DIRECTIONS FOR THIS TASK:
Please count the lines in the material below that include "added". Reply with the number alone.

THE RECORDS:
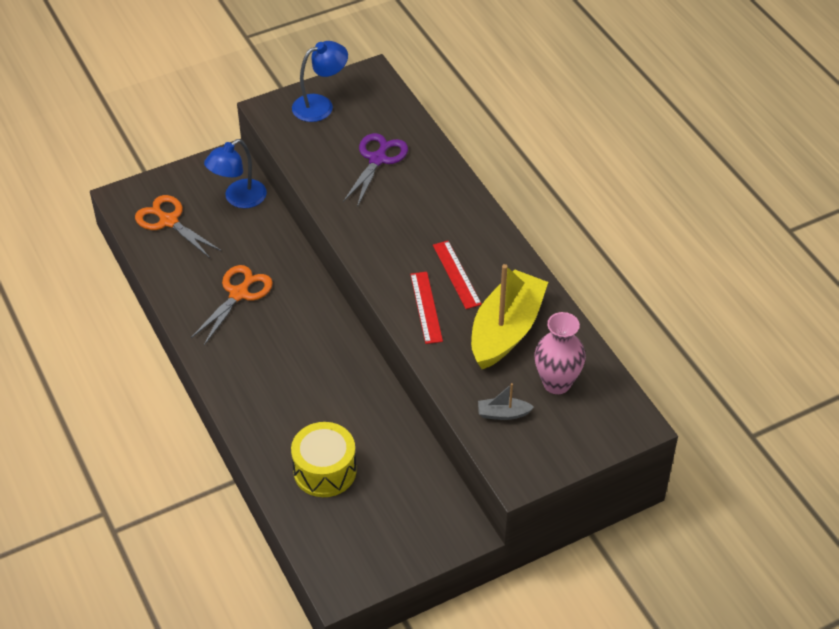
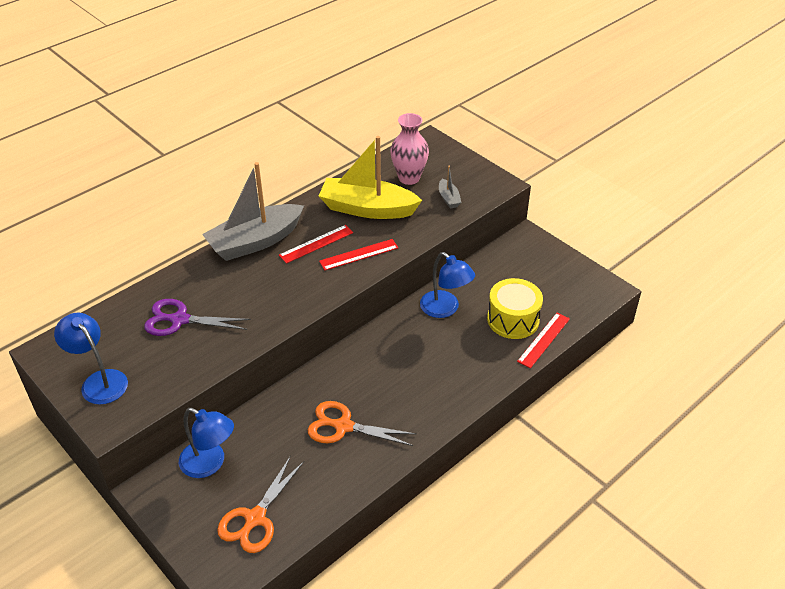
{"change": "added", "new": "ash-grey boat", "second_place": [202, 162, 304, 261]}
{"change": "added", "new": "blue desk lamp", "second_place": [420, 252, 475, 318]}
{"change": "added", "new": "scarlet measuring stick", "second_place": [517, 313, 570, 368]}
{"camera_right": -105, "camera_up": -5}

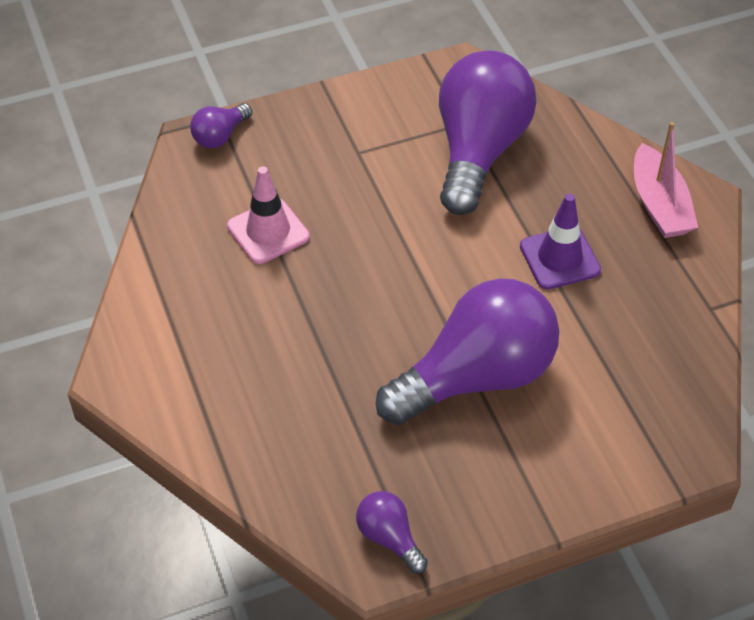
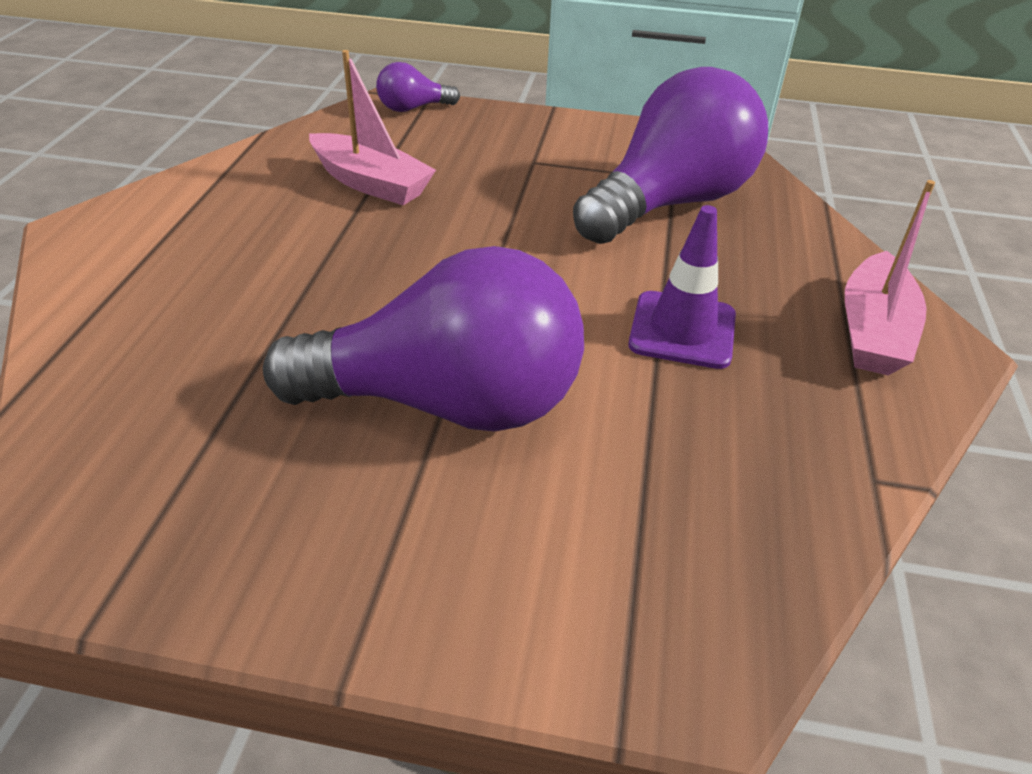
{"change": "replaced", "old": "pink traffic cone", "new": "pink boat", "first_place": [227, 166, 310, 264], "second_place": [309, 50, 436, 205]}
{"change": "removed", "old": "royal purple lightbulb", "first_place": [356, 491, 428, 574]}
{"camera_right": 30, "camera_up": -10}

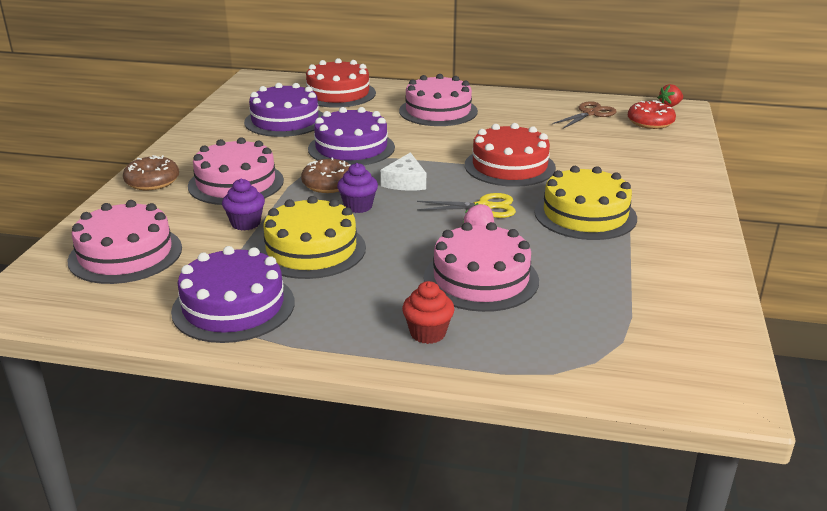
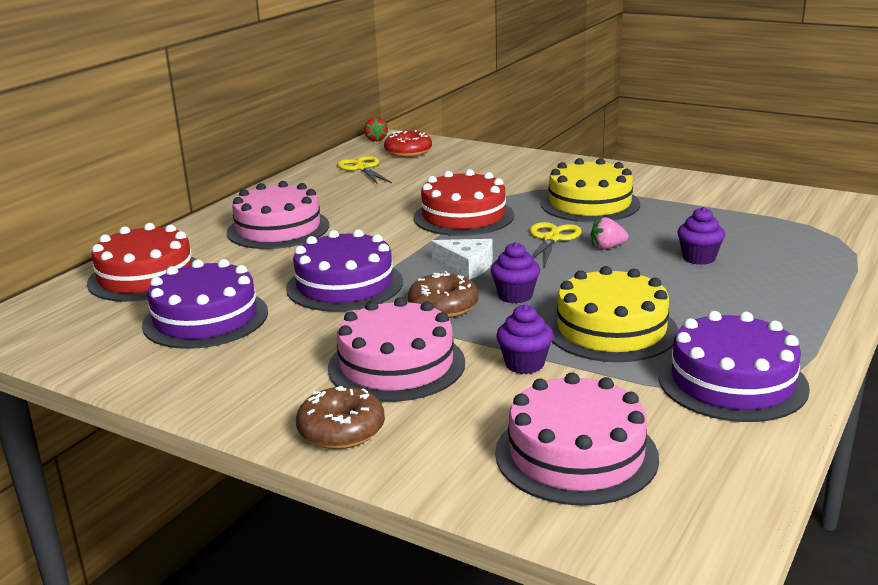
{"change": "recoloured", "old": "dark brown pair of scissors", "new": "bright yellow pair of scissors", "first_place": [552, 101, 617, 129], "second_place": [337, 156, 392, 185]}
{"change": "replaced", "old": "pink gateau", "new": "royal purple muffin", "first_place": [424, 222, 539, 312], "second_place": [677, 207, 725, 265]}
{"change": "removed", "old": "scarlet muffin", "first_place": [402, 281, 455, 344]}
{"camera_right": -70, "camera_up": -5}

TASK RESPONSE:
3